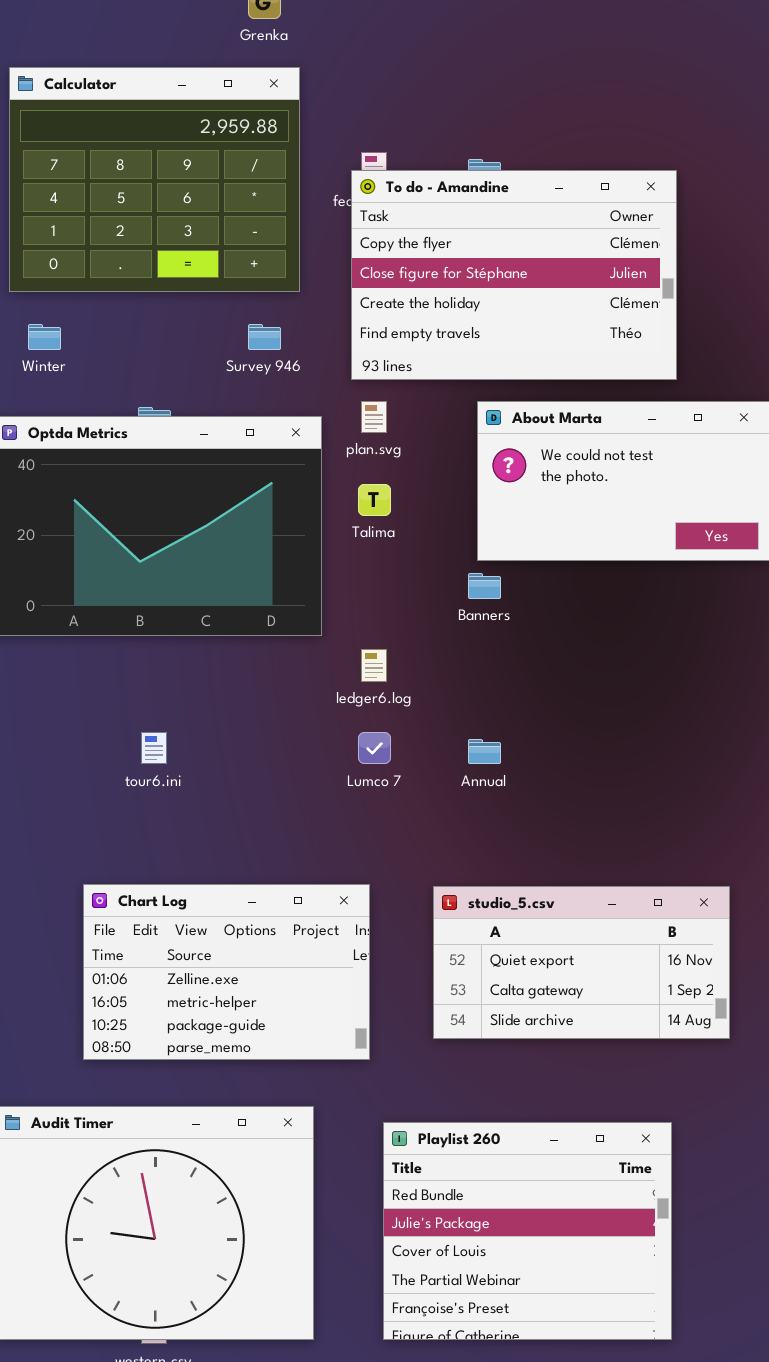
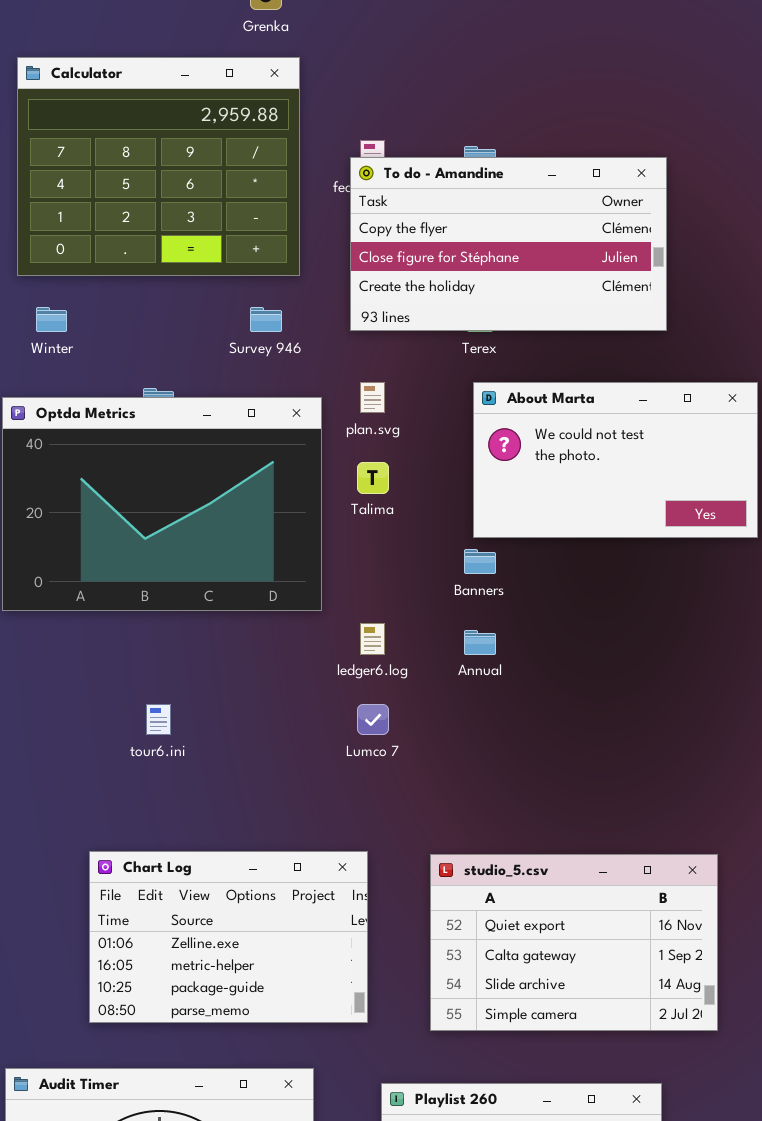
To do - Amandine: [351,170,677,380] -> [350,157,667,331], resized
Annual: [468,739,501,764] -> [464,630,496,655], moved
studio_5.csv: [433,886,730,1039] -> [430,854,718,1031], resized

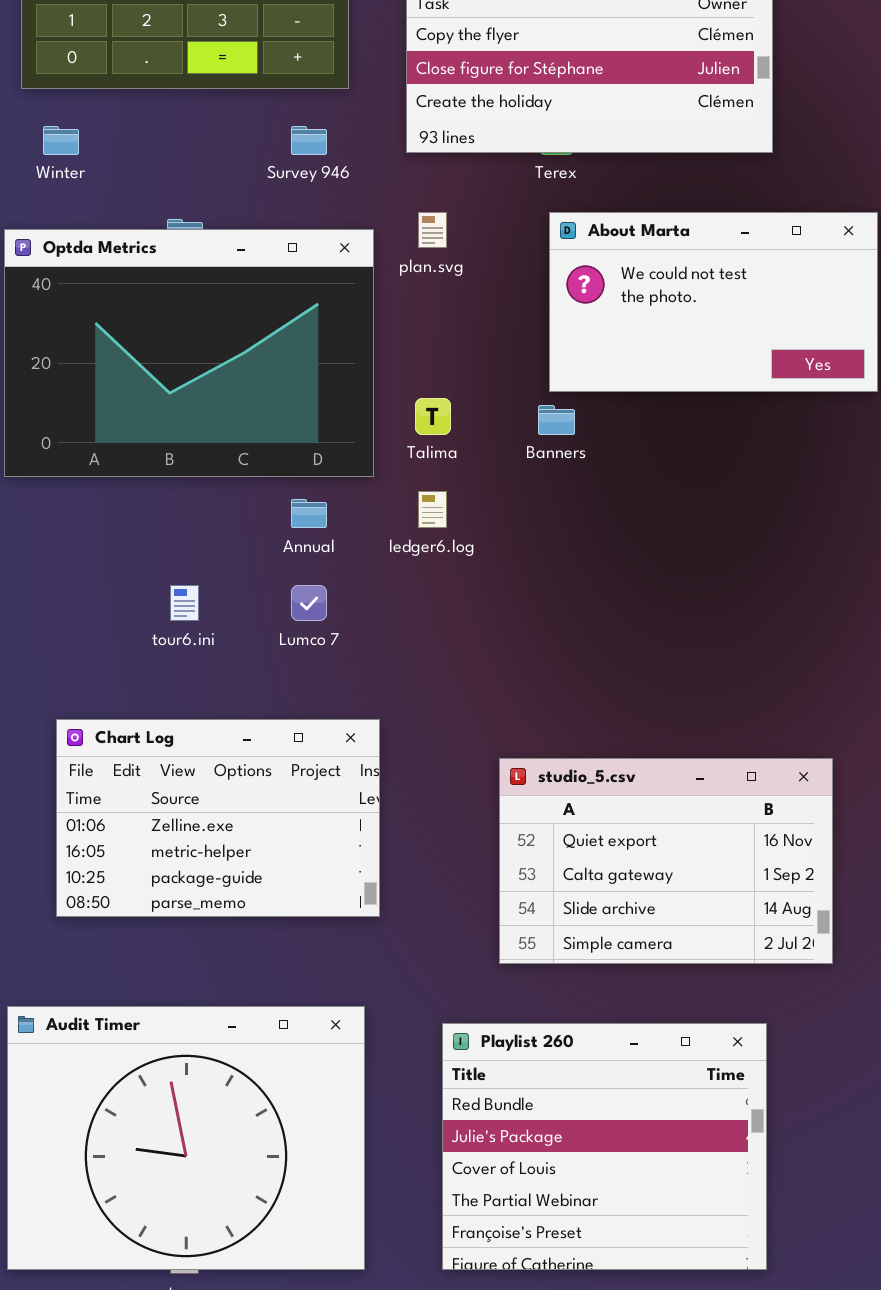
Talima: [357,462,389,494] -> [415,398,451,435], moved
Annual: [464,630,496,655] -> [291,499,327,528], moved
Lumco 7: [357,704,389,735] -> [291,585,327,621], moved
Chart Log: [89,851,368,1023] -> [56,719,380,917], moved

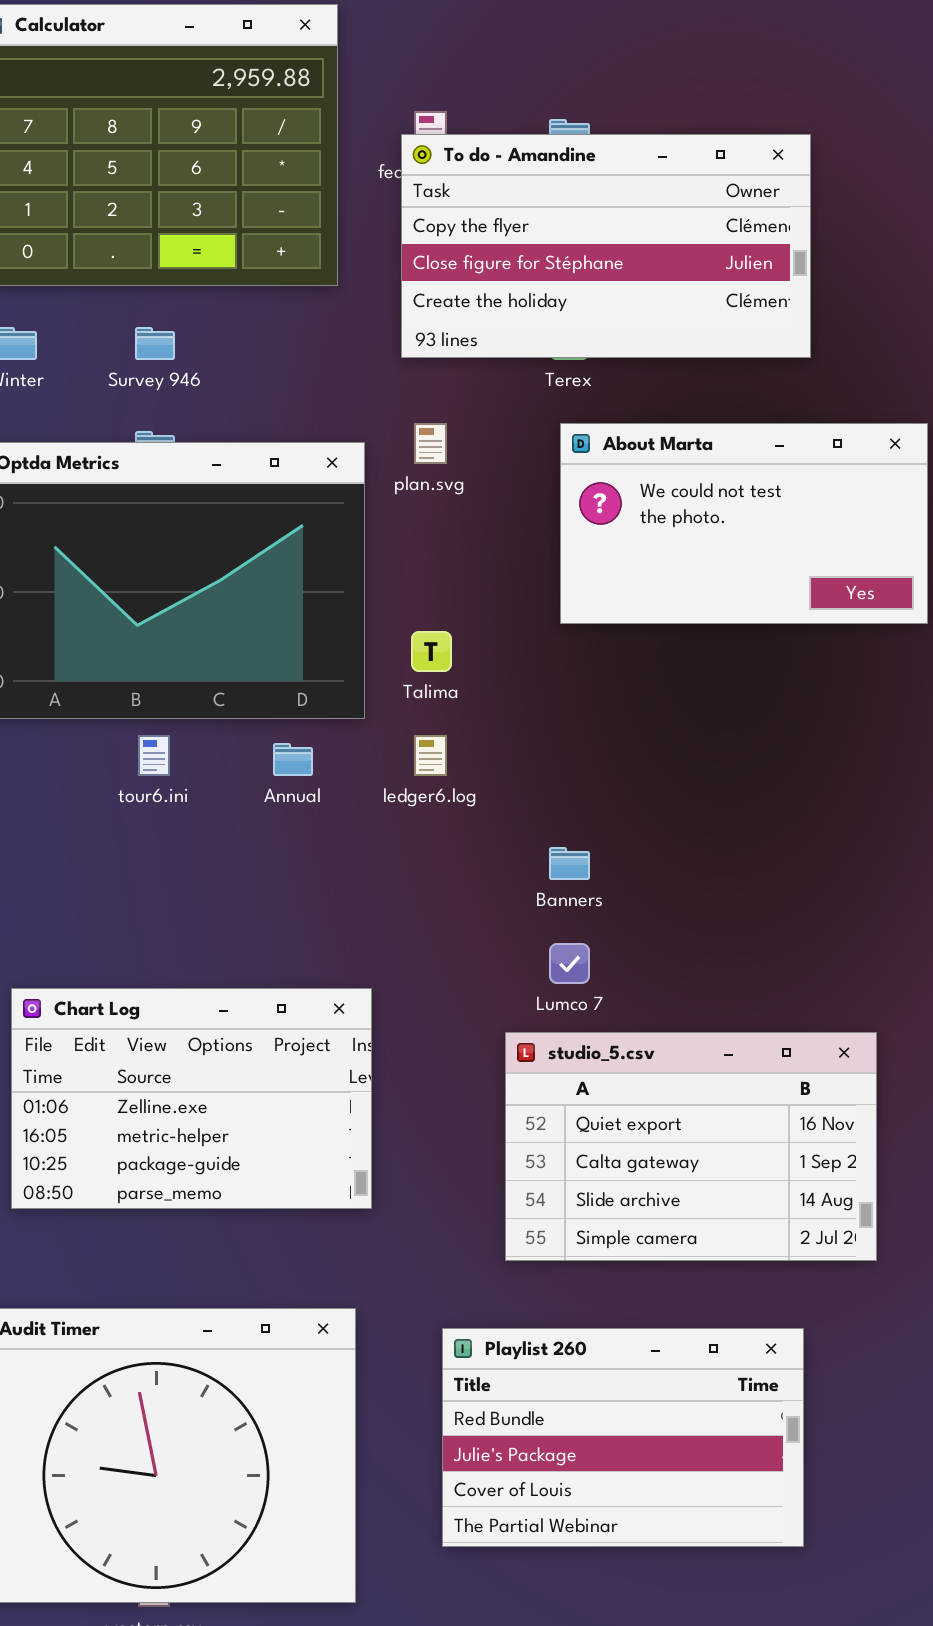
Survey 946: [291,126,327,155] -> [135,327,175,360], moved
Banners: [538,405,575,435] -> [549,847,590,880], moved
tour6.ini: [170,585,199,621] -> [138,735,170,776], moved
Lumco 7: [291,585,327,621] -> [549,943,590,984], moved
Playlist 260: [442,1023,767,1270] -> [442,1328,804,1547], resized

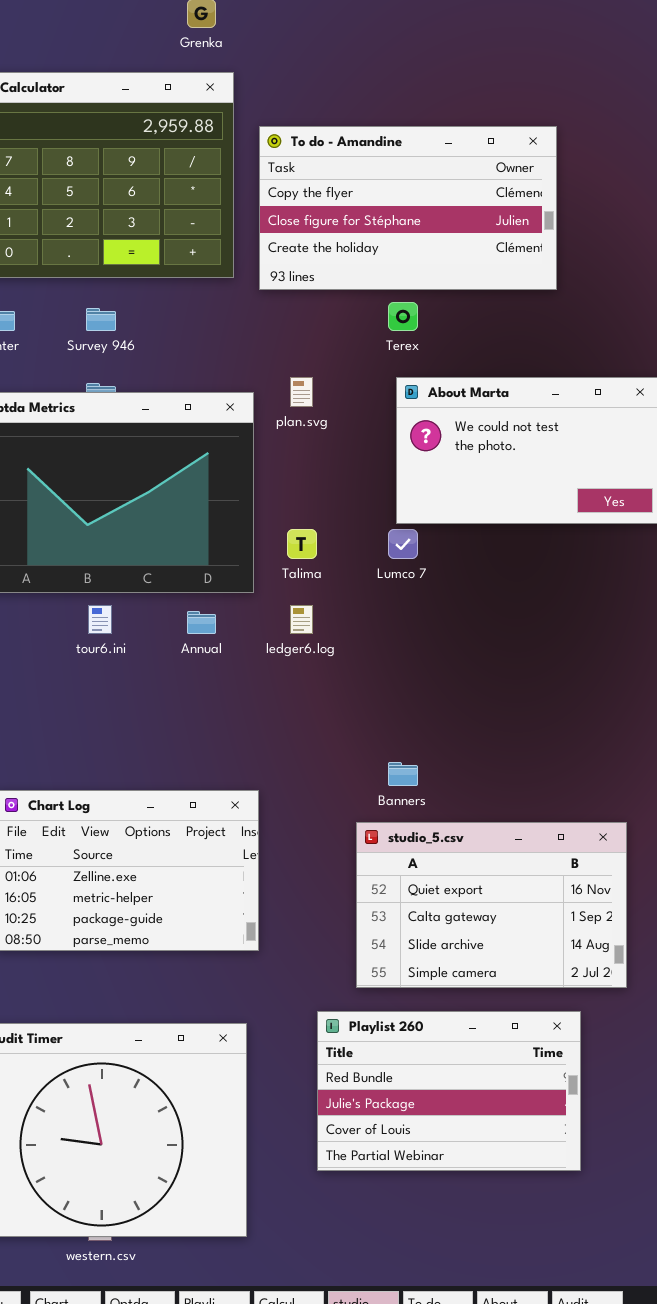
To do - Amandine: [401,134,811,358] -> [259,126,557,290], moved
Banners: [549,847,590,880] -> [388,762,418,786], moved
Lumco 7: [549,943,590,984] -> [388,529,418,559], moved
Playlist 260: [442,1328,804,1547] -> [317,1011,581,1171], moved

What you have to do
Please return only the lines from the top of the data through the line with "Banners: [549,847,590,880] ->", exactly as written, and drop every picture.

Answer section
To do - Amandine: [351,170,677,380] -> [350,157,667,331], resized
Annual: [468,739,501,764] -> [464,630,496,655], moved
studio_5.csv: [433,886,730,1039] -> [430,854,718,1031], resized

Talima: [357,462,389,494] -> [415,398,451,435], moved
Annual: [464,630,496,655] -> [291,499,327,528], moved
Lumco 7: [357,704,389,735] -> [291,585,327,621], moved
Chart Log: [89,851,368,1023] -> [56,719,380,917], moved

Survey 946: [291,126,327,155] -> [135,327,175,360], moved
Banners: [538,405,575,435] -> [549,847,590,880], moved
tour6.ini: [170,585,199,621] -> [138,735,170,776], moved
Lumco 7: [291,585,327,621] -> [549,943,590,984], moved
Playlist 260: [442,1023,767,1270] -> [442,1328,804,1547], resized

To do - Amandine: [401,134,811,358] -> [259,126,557,290], moved
Banners: [549,847,590,880] -> [388,762,418,786], moved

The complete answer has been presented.